Task requirements =
Your output should be the complete listing, word for word, with no pictures in it.

/---

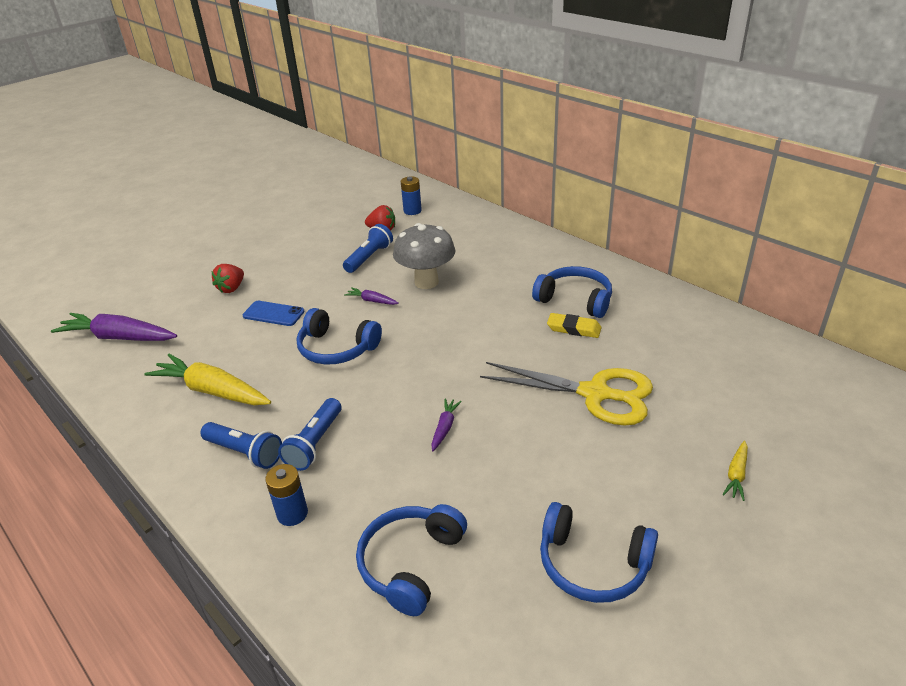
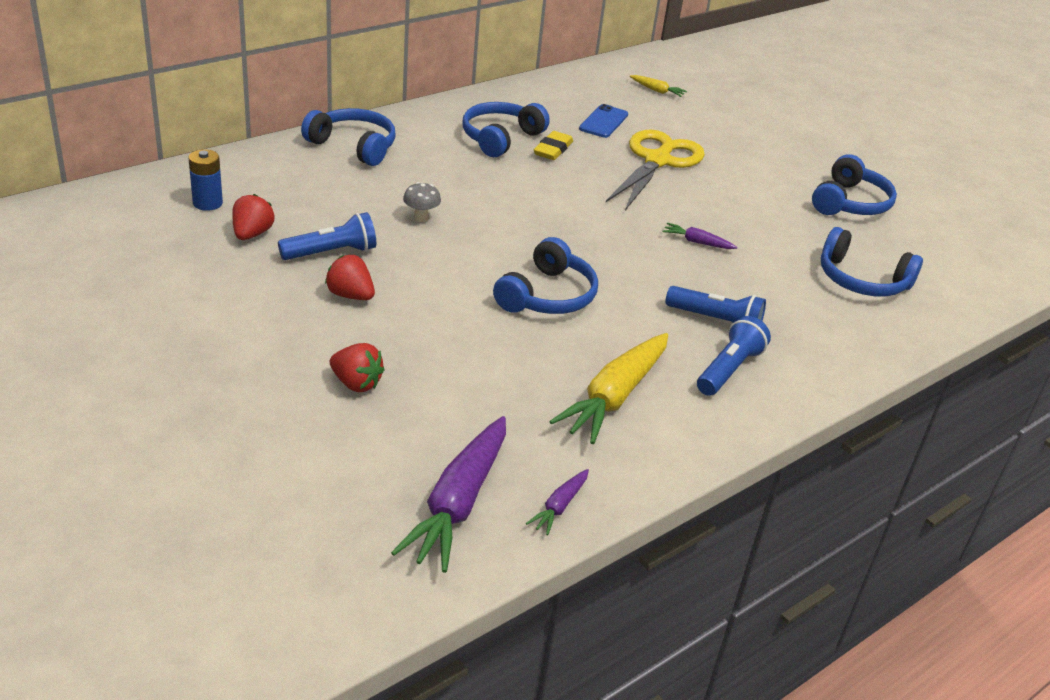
camera: 90 degrees left, 0 degrees up
(273, 314) = (448, 343): blue phone -> blue phone (603, 122)
(292, 514) = (813, 339): blue battery -> none
(322, 272) = (350, 295): none -> red strawberry
(369, 258) = (331, 253): blue flashlight -> blue flashlight turned 120 degrees clockwise
(372, 301) = (448, 261): purple carrot -> purple carrot (559, 507)
(426, 282) = (421, 218): grey mushroom -> grey mushroom, size x0.46
(516, 242) = (354, 146): none -> blue headphones
(736, 475) = (758, 130): yellow carrot -> yellow carrot (657, 91)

\---

Exercise output =
camera: 90 degrees left, 0 degrees up
(273, 314) = (448, 343): blue phone -> blue phone (603, 122)
(292, 514) = (813, 339): blue battery -> none
(322, 272) = (350, 295): none -> red strawberry
(369, 258) = (331, 253): blue flashlight -> blue flashlight turned 120 degrees clockwise
(372, 301) = (448, 261): purple carrot -> purple carrot (559, 507)
(426, 282) = (421, 218): grey mushroom -> grey mushroom, size x0.46
(516, 242) = (354, 146): none -> blue headphones
(736, 475) = (758, 130): yellow carrot -> yellow carrot (657, 91)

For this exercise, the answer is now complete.